Stored data
────

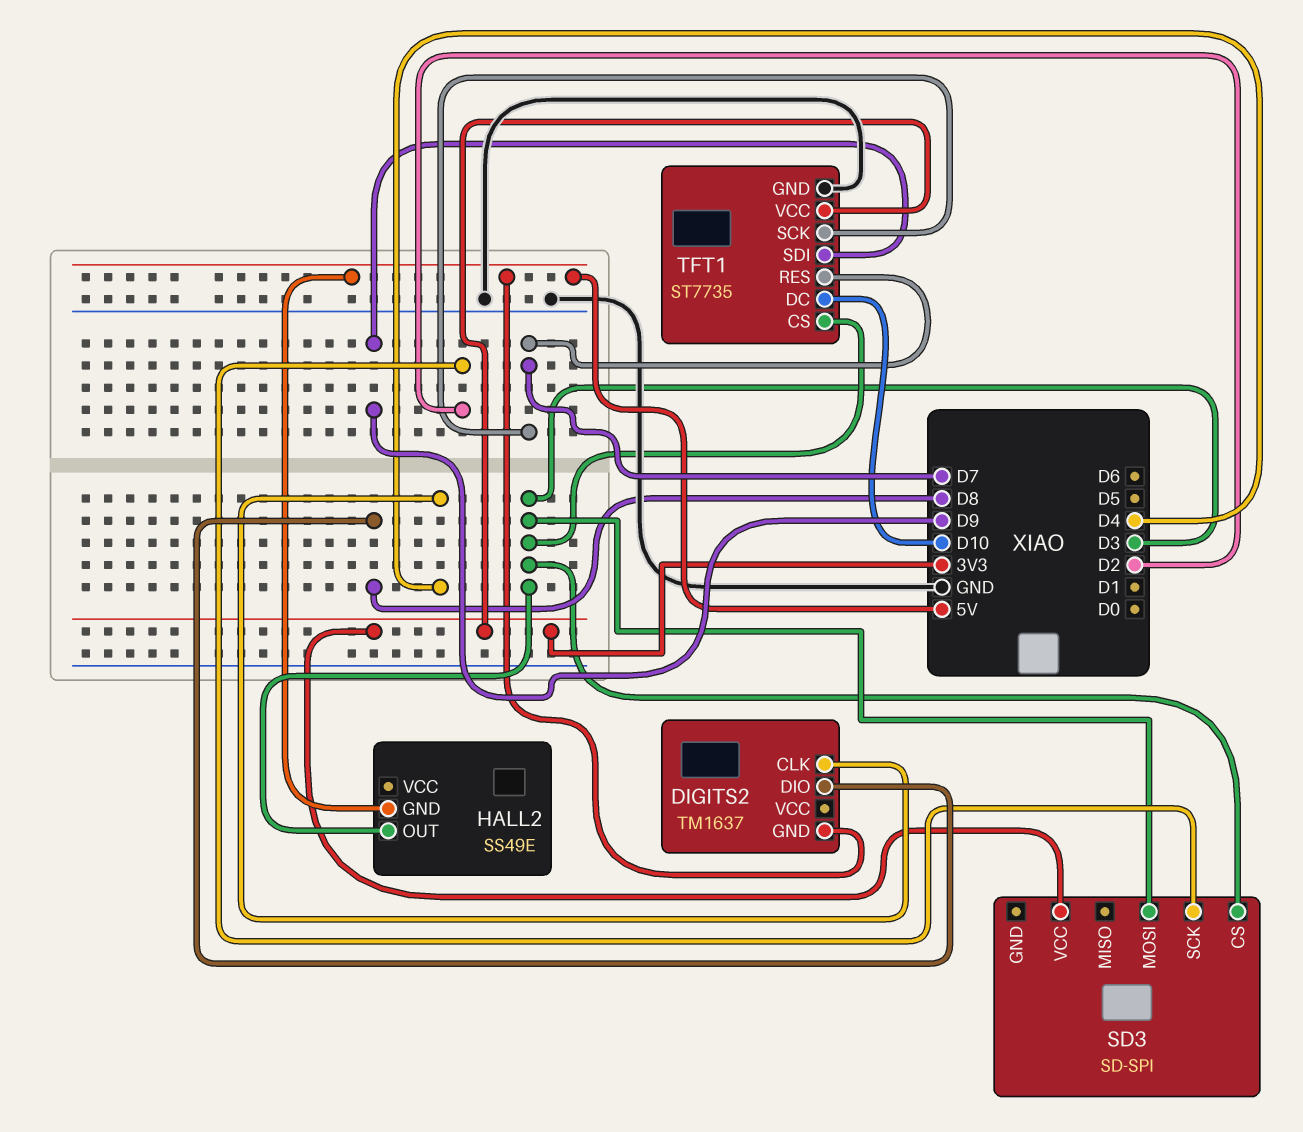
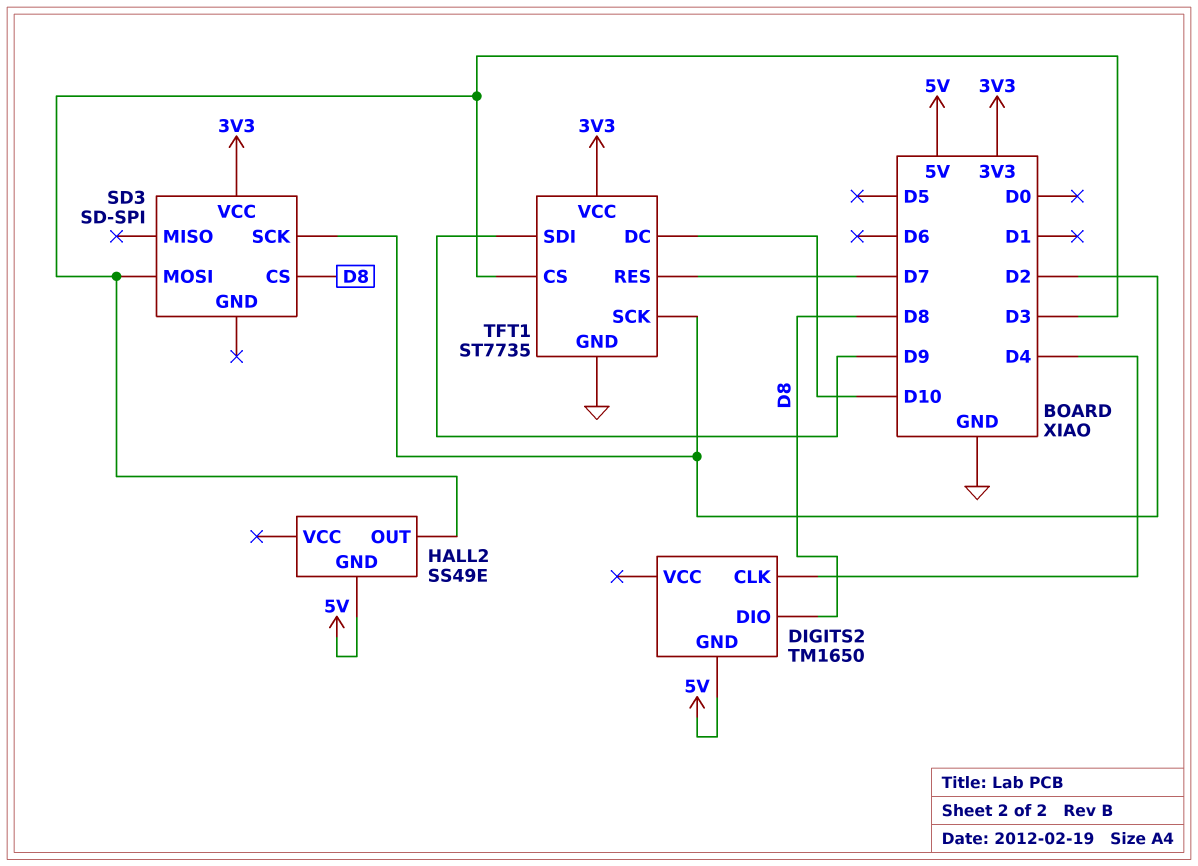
DIGITS2: TM1637 -> TM1650
SD3 pin CS: D3 -> D8
TFT1 pin SCK: D7 -> D2

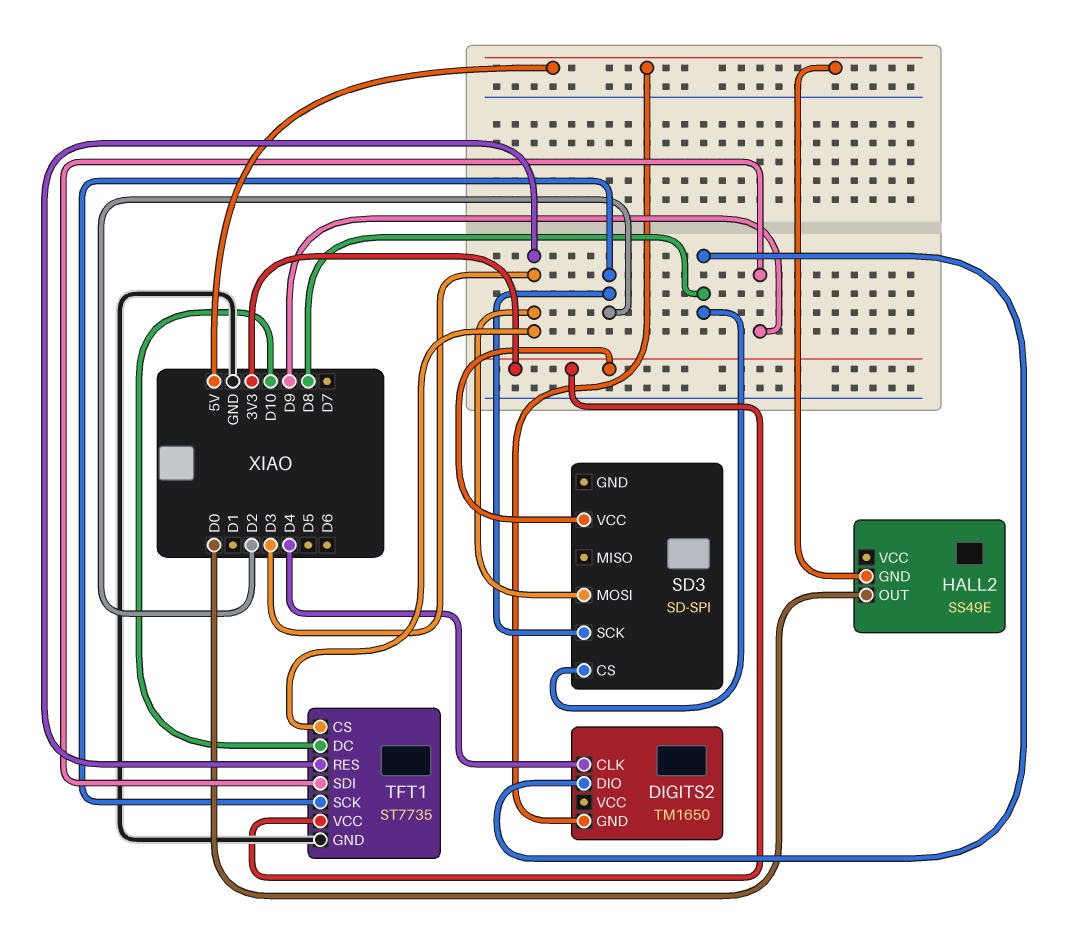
HALL2 pin OUT: D3 -> D0
TFT1 pin RES: D7 -> D3

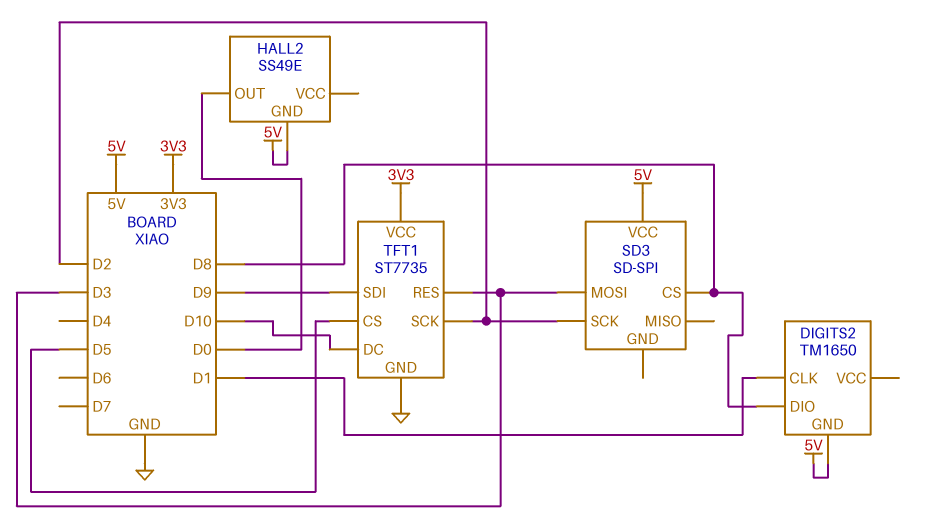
DIGITS2 pin CLK: D4 -> D1
SD3 pin VCC: 3V3 -> 5V
TFT1 pin CS: D3 -> D5

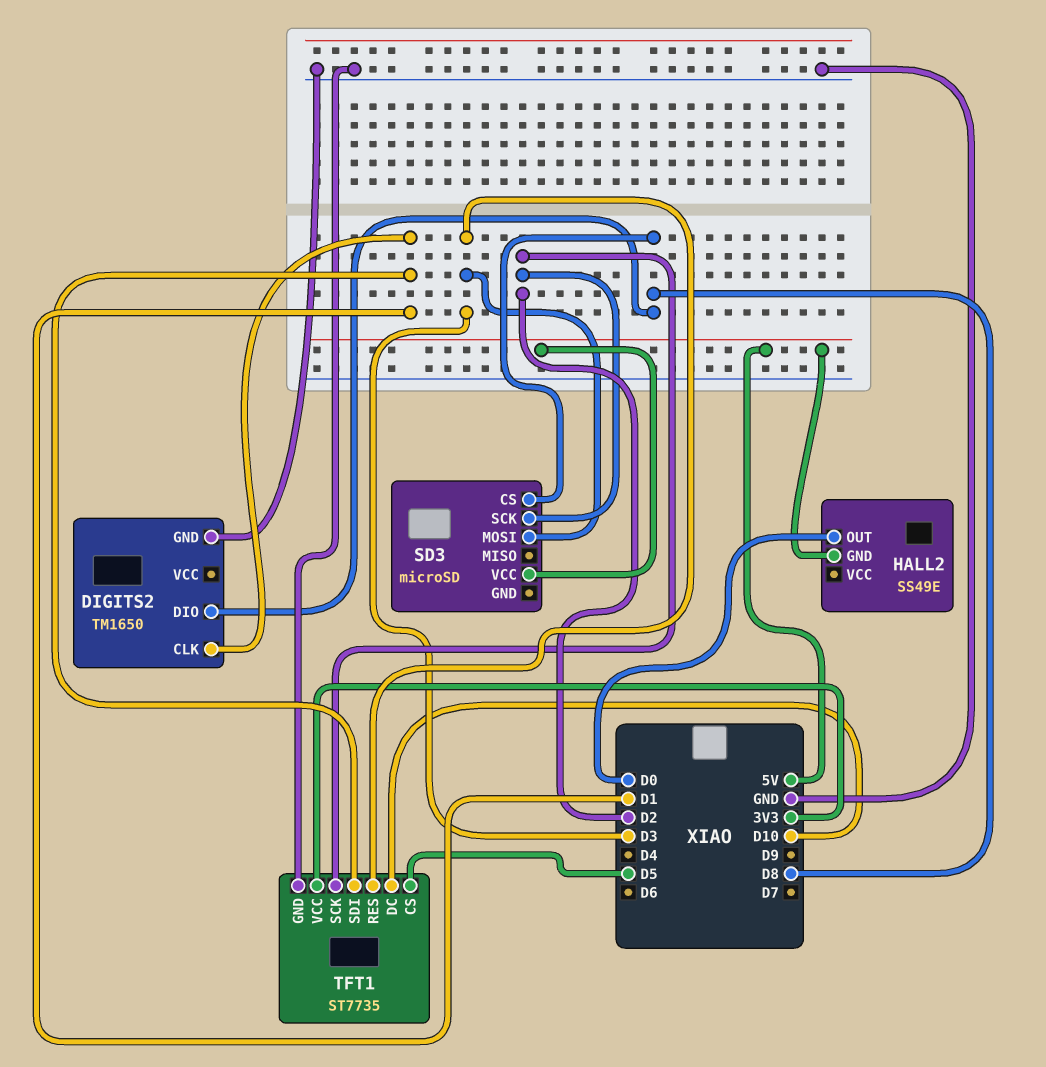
DIGITS2 pin GND: 5V -> GND
SD3: SD-SPI -> microSD
TFT1 pin SDI: D9 -> D1

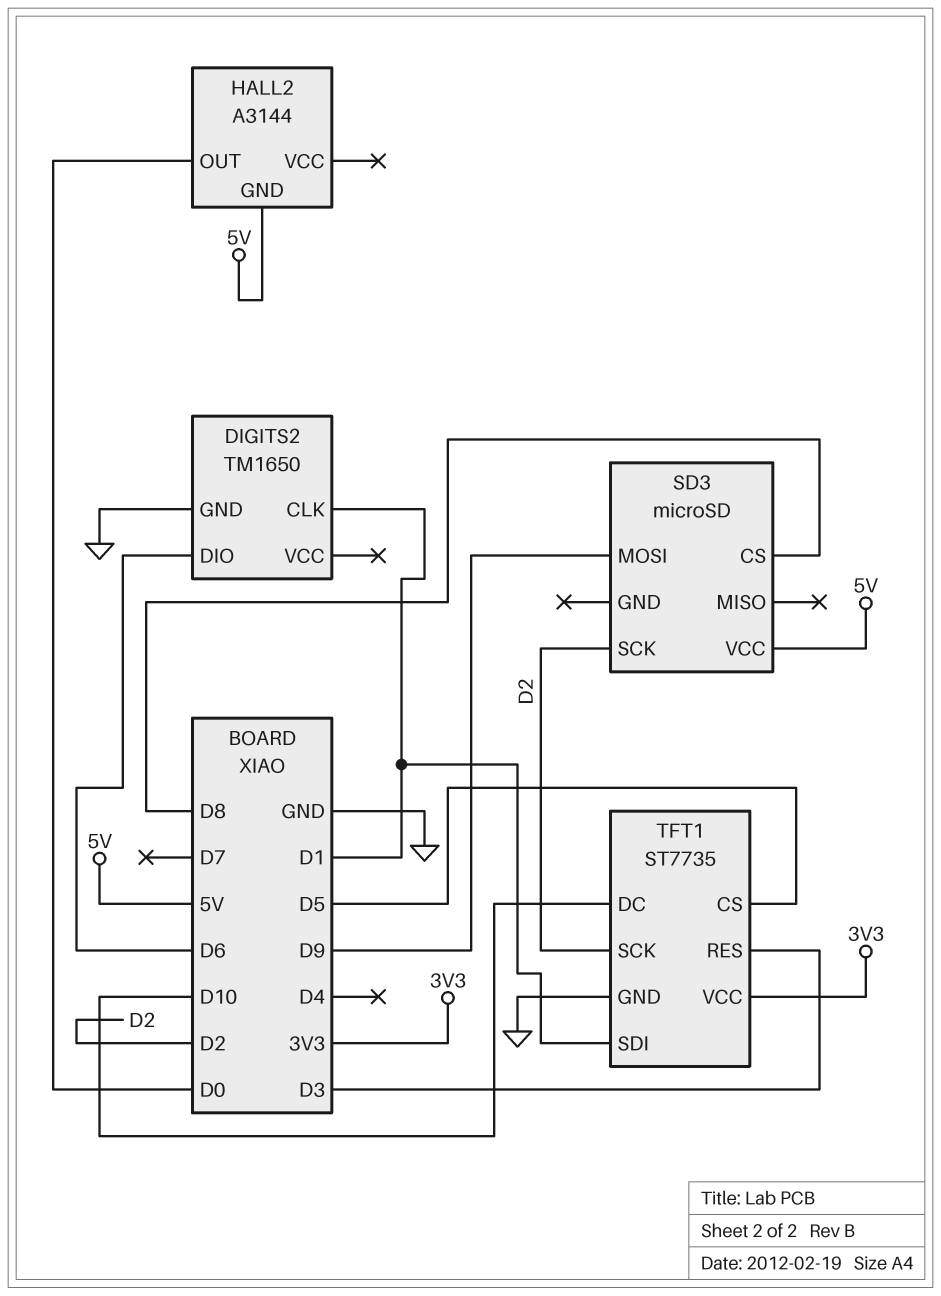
DIGITS2 pin DIO: D8 -> D6
HALL2: SS49E -> A3144
SD3 pin MOSI: D3 -> D9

────

▸ **The problem**
Restate word for word the lines from the one holding "HALL2 pin OUT: D3 -> D0" down through the last line of the records above, and do not include the pictures.

▸ **Task solution**
HALL2 pin OUT: D3 -> D0
TFT1 pin RES: D7 -> D3

DIGITS2 pin CLK: D4 -> D1
SD3 pin VCC: 3V3 -> 5V
TFT1 pin CS: D3 -> D5

DIGITS2 pin GND: 5V -> GND
SD3: SD-SPI -> microSD
TFT1 pin SDI: D9 -> D1

DIGITS2 pin DIO: D8 -> D6
HALL2: SS49E -> A3144
SD3 pin MOSI: D3 -> D9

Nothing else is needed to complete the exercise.